__Exercise__. This calls for a verbatim copy of all the data, with no images carried over.

__Extracted records__.
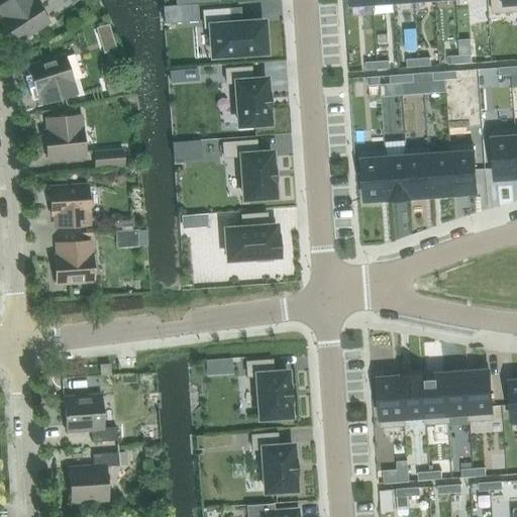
[(17,43),(49,22),(34,0),(9,0),(0,6),(0,10),(8,22),(5,24),(17,43)]
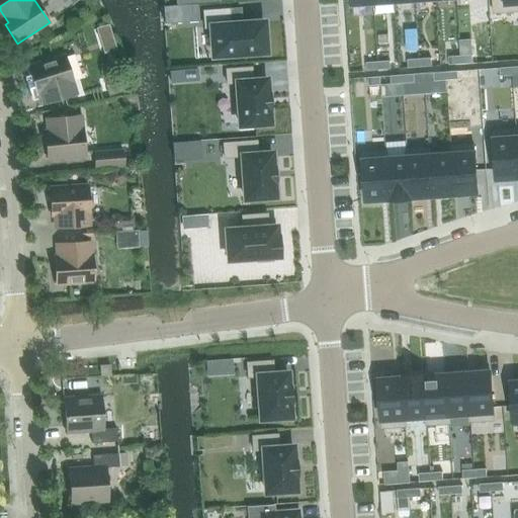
[(517,0),(493,0),(494,13),(517,11),(517,0)]
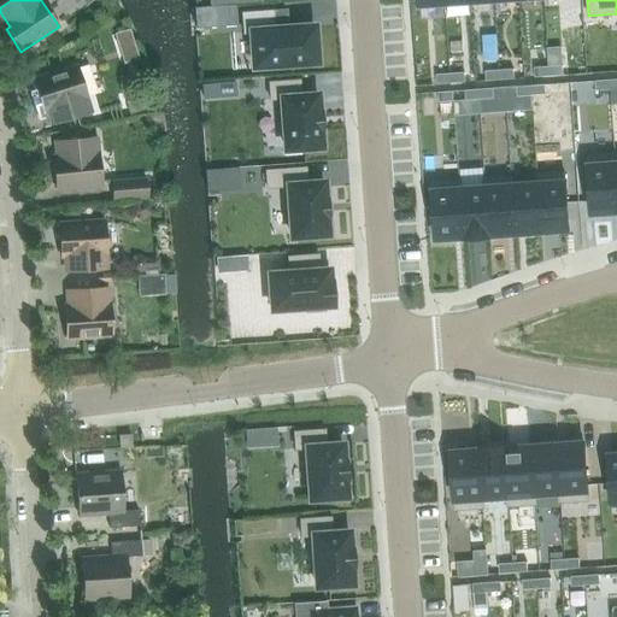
[(277,11),(242,13),(244,33),(251,33),(253,66),(316,62),(315,47),(316,47),(315,28),(313,28),(313,25),(278,28),(277,11)]
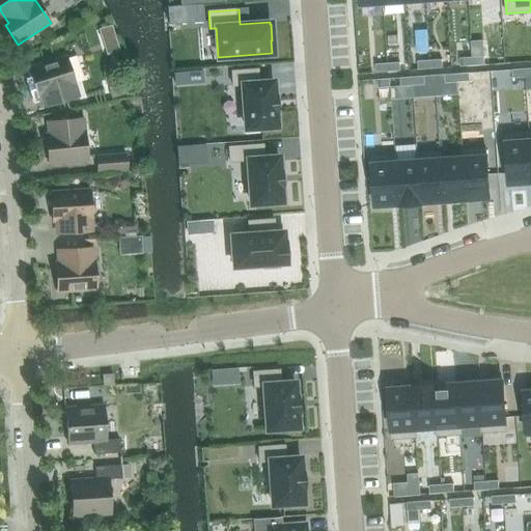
[(484,64),(484,56),(472,57),(473,65),(484,64)]
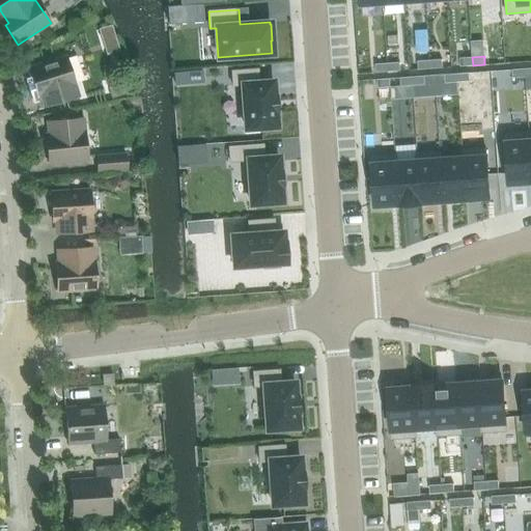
[(45,108),(79,96),(75,85),(66,57),(29,68),(36,91),(39,90),(45,108)]
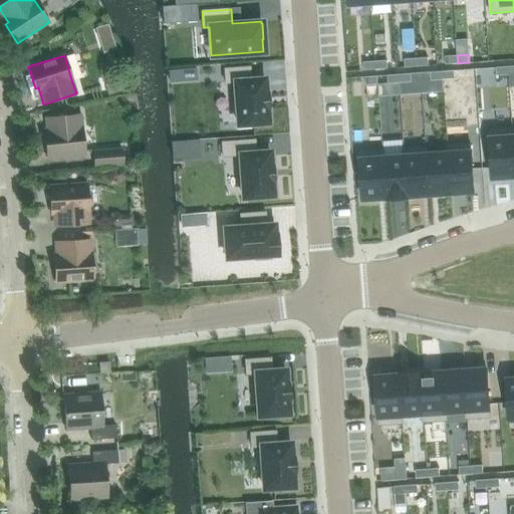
[(445,56),(446,64),(458,63),(457,55),(445,56)]
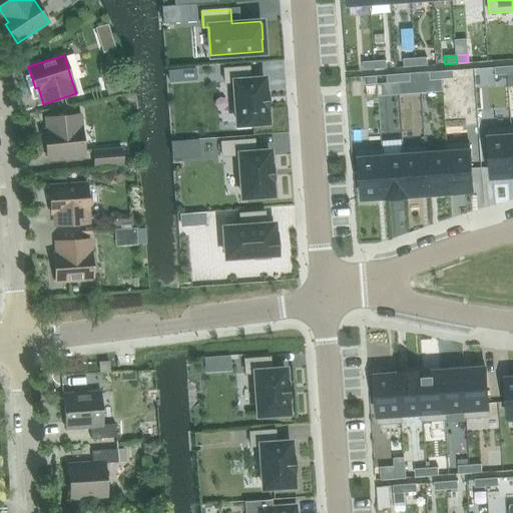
[(428,65),(427,57),(415,58),(416,66),(428,65)]
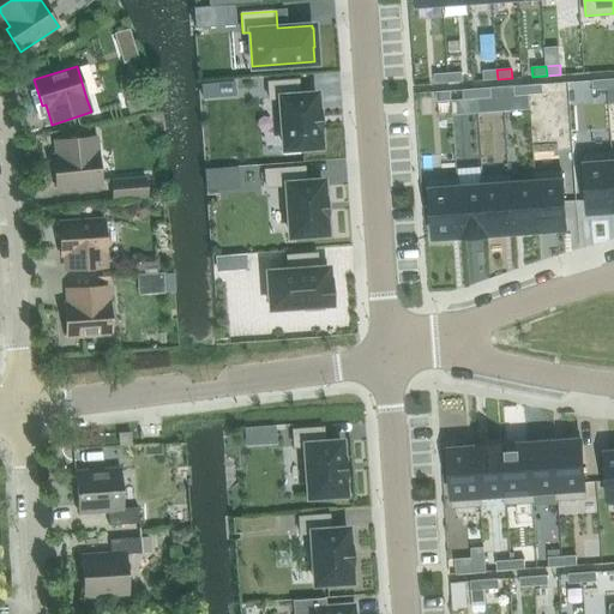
[(482,71),(483,80),(498,79),(497,70),(482,71)]
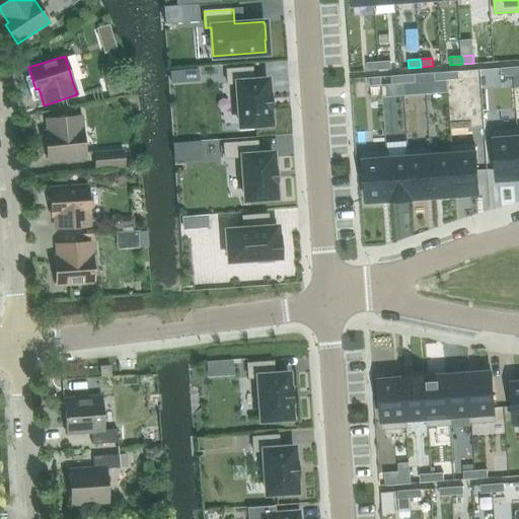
[(391,69),(390,61),(379,62),(379,70),(391,69)]
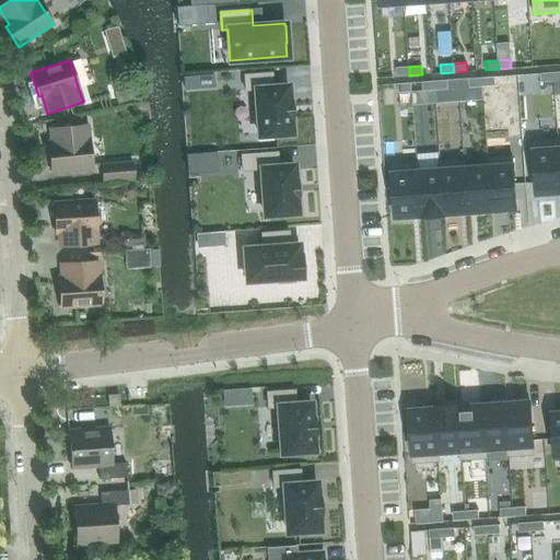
[(396,68),(396,77),(409,76),(409,67),(396,68)]
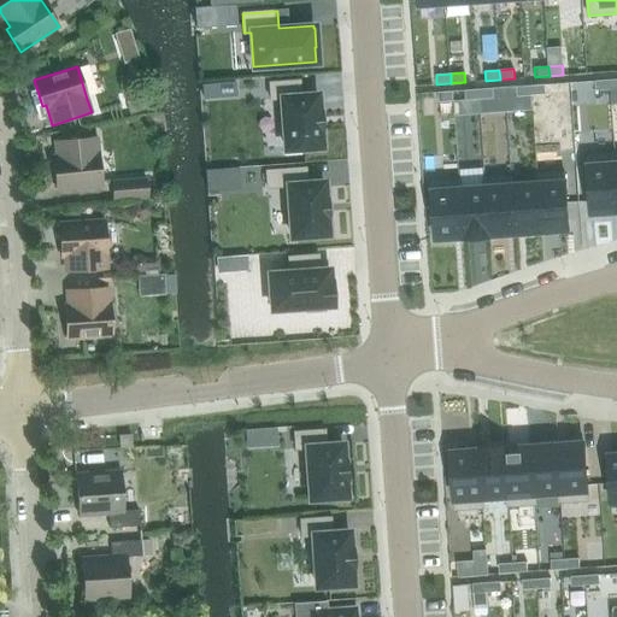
[(299,80),(269,82),(270,100),(281,99),(285,150),(321,147),(319,129),(322,129),(321,112),(318,112),(317,94),(300,95),(299,80)]
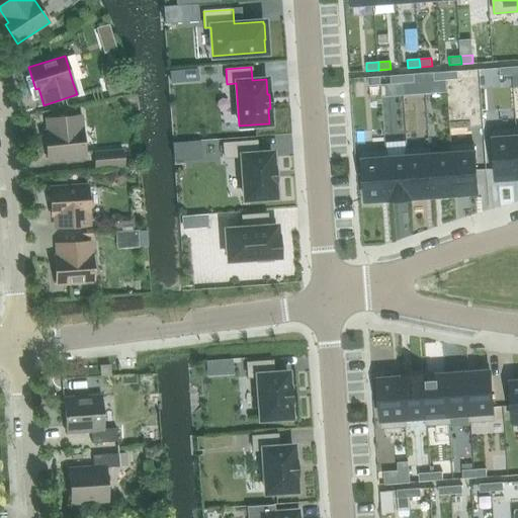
[(500,68),(500,76),(512,75),(512,67),(500,68)]
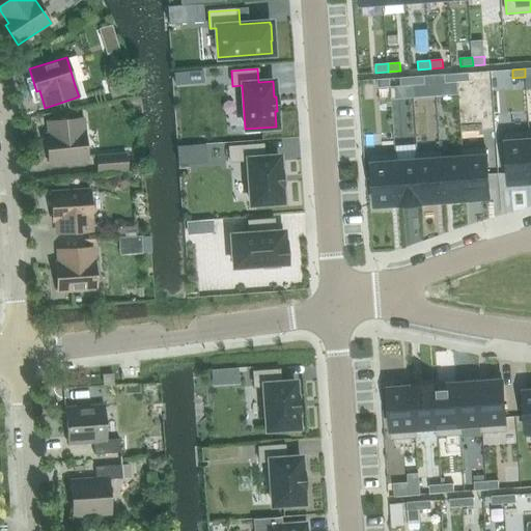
[(470,81),(469,73),(457,74),(457,82),(470,81)]
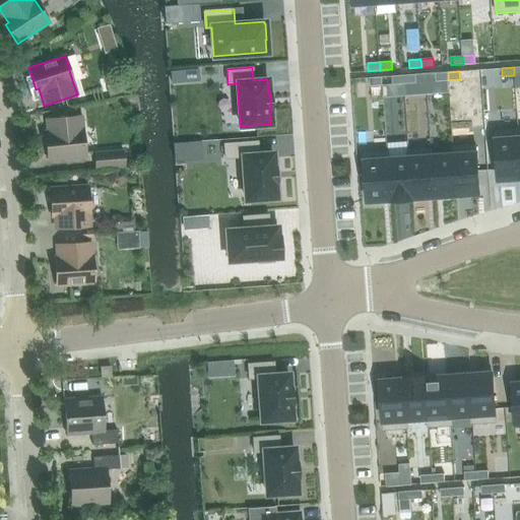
[(436,73),(436,81),(448,80),(448,72),(436,73)]
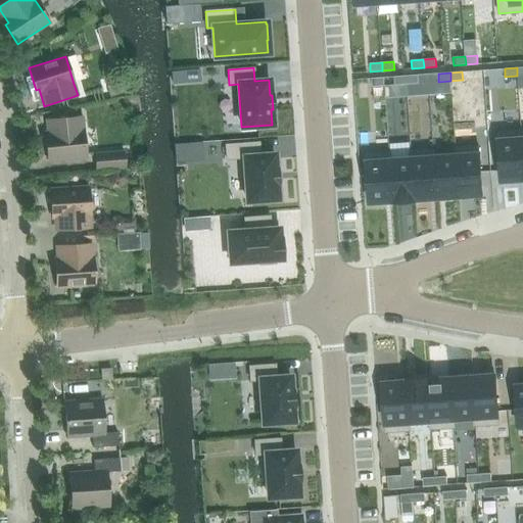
[(419,83),(418,75),(406,76),(407,84),(419,83)]
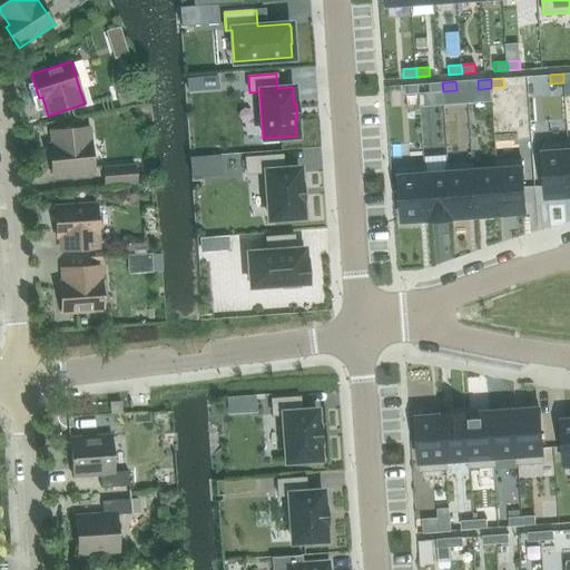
[(429,84),(430,92),(443,91),(442,82),(429,84)]
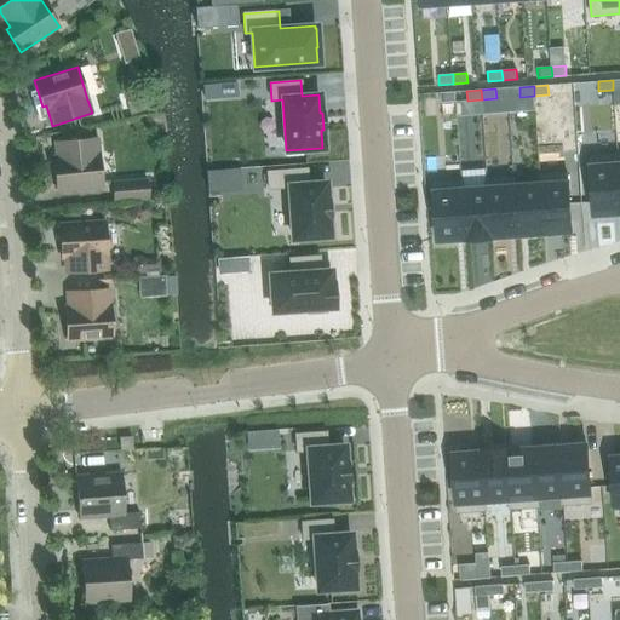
[(441,93),(441,103),(455,102),(455,92),(441,93)]
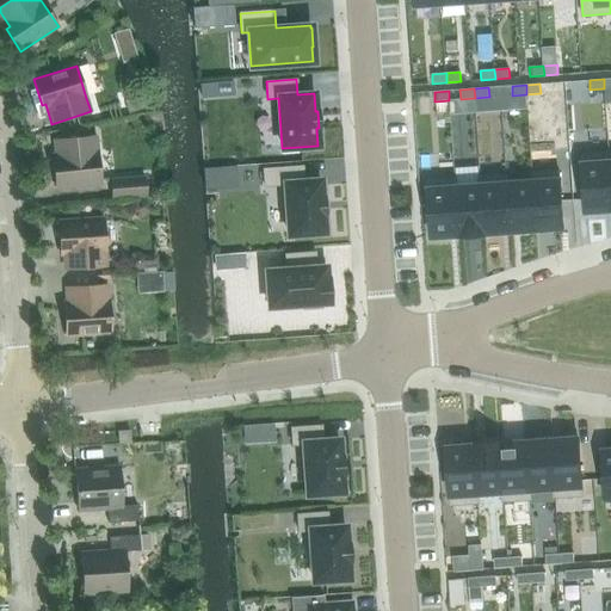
[(56,189),(102,184),(96,137),(55,141),(57,162),(54,162),(56,189)]
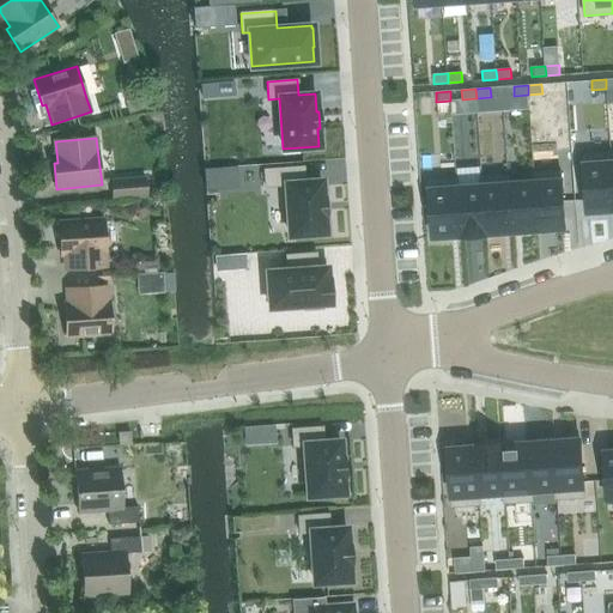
[(612,184),(611,152),(583,155),(588,212),(606,211),(612,210),(612,184)]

__Result of this task__.
[(17,43),(49,22),(34,0),(9,0),(0,6),(0,10),(8,22),(5,24),(17,43)]
[(517,0),(493,0),(494,13),(517,11),(517,0)]
[(277,11),(242,13),(244,33),(251,33),(253,66),(316,62),(315,47),(316,47),(315,28),(313,28),(313,25),(278,28),(277,11)]
[(484,64),(484,56),(472,57),(473,65),(484,64)]
[(45,108),(79,96),(75,85),(66,57),(29,68),(36,91),(39,90),(45,108)]
[(445,56),(446,64),(458,63),(457,55),(445,56)]
[(428,65),(427,57),(415,58),(416,66),(428,65)]
[(482,71),(483,80),(498,79),(497,70),(482,71)]
[(391,69),(390,61),(379,62),(379,70),(391,69)]
[(396,68),(396,77),(409,76),(409,67),(396,68)]
[(299,80),(269,82),(270,100),(281,99),(285,150),(321,147),(319,129),(322,129),(321,112),(318,112),(317,94),(300,95),(299,80)]
[(500,68),(500,76),(512,75),(512,67),(500,68)]
[(470,81),(469,73),(457,74),(457,82),(470,81)]
[(436,73),(436,81),(448,80),(448,72),(436,73)]
[(419,83),(418,75),(406,76),(407,84),(419,83)]
[(429,84),(430,92),(443,91),(442,82),(429,84)]
[(441,93),(441,103),(455,102),(455,92),(441,93)]
[(56,189),(102,184),(96,137),(55,141),(57,162),(54,162),(56,189)]
[(612,184),(611,152),(583,155),(588,212),(606,211),(612,210),(612,184)]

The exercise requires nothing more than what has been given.